::: DATA TO USE :::
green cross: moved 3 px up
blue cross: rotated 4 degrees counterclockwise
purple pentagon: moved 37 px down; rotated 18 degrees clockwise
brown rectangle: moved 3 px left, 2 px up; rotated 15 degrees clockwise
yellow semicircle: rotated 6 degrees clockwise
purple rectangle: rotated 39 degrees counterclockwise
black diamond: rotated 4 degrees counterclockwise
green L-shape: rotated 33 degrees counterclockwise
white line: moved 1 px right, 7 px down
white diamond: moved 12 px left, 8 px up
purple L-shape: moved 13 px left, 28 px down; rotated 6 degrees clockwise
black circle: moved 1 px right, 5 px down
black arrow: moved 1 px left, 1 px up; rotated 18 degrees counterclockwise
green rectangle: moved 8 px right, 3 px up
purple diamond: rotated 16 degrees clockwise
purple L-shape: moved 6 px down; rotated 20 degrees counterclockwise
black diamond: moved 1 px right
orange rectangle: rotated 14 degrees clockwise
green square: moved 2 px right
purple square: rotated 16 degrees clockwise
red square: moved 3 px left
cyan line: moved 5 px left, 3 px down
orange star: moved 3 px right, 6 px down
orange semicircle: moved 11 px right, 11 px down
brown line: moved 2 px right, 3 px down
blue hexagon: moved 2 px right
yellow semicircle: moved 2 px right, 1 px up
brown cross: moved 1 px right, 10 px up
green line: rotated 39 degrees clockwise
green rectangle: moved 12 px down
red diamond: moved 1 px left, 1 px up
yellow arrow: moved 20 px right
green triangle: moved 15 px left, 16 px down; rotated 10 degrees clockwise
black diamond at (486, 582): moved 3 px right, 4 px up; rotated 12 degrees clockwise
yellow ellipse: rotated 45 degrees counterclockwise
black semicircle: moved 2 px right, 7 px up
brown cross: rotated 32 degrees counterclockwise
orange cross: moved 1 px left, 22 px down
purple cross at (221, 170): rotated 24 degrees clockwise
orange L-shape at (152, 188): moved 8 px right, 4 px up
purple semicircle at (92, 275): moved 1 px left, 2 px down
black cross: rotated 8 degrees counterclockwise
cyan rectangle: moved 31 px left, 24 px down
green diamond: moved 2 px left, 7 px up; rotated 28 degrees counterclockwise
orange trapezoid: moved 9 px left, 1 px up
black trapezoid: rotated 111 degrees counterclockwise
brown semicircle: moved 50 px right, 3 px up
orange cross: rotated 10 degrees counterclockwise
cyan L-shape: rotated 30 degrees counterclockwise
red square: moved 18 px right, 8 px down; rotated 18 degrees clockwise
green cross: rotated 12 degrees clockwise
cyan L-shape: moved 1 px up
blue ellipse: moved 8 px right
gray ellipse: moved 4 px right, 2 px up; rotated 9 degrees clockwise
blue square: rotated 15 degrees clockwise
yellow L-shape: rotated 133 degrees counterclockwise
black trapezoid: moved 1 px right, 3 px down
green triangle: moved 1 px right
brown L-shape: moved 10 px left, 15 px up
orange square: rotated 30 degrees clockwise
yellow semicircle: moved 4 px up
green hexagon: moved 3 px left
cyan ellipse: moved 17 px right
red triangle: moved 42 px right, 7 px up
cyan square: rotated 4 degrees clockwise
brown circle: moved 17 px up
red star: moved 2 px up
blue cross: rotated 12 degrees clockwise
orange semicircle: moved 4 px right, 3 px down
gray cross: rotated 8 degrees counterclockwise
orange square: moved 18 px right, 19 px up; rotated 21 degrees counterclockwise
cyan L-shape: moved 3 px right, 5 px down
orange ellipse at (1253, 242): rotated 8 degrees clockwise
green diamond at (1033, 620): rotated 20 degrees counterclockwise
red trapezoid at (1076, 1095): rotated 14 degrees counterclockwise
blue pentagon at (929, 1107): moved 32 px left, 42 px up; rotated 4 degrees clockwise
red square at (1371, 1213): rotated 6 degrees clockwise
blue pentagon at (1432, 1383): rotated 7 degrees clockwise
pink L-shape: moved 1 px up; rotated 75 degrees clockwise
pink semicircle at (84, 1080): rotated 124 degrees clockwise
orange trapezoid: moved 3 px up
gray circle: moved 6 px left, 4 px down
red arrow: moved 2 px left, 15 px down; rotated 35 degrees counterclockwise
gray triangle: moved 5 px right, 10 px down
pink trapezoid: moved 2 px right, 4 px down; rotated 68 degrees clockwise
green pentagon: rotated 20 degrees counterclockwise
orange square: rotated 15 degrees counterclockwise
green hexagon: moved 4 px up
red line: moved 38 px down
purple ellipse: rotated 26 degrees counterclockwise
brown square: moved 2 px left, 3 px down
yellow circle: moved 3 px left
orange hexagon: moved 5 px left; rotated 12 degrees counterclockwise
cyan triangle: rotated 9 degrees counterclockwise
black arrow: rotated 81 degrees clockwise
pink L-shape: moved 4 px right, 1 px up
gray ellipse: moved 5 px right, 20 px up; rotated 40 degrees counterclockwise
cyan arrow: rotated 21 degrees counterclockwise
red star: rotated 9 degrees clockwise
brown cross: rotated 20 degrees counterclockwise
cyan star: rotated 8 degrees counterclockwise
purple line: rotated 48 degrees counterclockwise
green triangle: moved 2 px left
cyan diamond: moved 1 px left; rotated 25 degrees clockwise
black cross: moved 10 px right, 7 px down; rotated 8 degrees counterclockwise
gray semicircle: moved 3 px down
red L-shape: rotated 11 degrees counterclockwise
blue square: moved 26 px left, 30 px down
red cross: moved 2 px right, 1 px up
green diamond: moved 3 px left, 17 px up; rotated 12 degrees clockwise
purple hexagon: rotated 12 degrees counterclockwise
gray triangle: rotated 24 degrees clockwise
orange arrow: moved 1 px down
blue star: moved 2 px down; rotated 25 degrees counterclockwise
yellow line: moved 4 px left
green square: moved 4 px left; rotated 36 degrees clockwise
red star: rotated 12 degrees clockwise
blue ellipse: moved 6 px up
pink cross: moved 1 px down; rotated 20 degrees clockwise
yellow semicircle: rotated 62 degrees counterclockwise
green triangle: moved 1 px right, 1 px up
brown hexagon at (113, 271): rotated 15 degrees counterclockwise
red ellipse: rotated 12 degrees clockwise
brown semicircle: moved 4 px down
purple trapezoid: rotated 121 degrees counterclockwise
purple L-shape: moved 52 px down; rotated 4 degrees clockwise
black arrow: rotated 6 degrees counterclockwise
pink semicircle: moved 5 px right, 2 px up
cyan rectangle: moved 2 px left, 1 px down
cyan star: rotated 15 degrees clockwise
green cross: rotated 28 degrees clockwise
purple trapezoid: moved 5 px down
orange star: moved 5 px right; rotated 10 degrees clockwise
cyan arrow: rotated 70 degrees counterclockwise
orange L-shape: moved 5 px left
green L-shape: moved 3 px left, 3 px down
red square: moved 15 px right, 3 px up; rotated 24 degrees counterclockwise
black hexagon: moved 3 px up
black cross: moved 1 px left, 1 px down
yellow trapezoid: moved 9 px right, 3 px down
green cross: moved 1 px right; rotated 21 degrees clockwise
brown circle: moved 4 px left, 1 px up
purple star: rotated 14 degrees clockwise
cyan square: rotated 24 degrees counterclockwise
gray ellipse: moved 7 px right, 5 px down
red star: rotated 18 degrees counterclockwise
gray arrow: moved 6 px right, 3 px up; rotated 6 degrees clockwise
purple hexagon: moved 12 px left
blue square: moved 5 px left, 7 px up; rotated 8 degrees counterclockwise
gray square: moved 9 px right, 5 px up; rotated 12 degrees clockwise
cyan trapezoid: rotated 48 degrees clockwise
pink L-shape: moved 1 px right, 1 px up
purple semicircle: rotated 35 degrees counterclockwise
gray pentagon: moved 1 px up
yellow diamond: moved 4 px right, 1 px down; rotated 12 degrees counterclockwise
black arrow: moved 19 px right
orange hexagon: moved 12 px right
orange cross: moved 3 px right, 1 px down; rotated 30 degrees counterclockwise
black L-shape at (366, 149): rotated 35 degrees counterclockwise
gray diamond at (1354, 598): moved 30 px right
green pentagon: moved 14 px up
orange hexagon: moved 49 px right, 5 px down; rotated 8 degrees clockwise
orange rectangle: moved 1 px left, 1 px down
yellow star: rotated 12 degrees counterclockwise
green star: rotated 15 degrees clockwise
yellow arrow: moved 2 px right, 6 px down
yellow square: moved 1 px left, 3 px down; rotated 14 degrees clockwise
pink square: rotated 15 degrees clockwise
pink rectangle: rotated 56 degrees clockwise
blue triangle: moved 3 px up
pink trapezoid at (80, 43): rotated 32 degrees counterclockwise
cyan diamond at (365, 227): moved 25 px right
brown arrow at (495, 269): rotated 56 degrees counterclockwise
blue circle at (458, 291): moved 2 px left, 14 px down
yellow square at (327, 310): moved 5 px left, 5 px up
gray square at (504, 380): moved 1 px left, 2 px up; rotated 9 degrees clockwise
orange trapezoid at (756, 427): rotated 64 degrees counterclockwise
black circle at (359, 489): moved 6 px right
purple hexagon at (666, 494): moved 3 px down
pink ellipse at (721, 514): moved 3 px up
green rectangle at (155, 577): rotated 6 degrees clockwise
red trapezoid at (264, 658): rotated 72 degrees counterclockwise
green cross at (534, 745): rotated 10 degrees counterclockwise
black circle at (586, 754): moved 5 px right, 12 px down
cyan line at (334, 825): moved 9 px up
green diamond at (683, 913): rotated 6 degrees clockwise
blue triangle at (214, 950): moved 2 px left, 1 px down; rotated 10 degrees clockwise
:::
TASK GOAL:
In the records above, locate each line with the word "arrow". Copy all such lines.

EXERCISE ANSWER:
black arrow: moved 1 px left, 1 px up; rotated 18 degrees counterclockwise
yellow arrow: moved 20 px right
red arrow: moved 2 px left, 15 px down; rotated 35 degrees counterclockwise
black arrow: rotated 81 degrees clockwise
cyan arrow: rotated 21 degrees counterclockwise
orange arrow: moved 1 px down
black arrow: rotated 6 degrees counterclockwise
cyan arrow: rotated 70 degrees counterclockwise
gray arrow: moved 6 px right, 3 px up; rotated 6 degrees clockwise
black arrow: moved 19 px right
yellow arrow: moved 2 px right, 6 px down
brown arrow at (495, 269): rotated 56 degrees counterclockwise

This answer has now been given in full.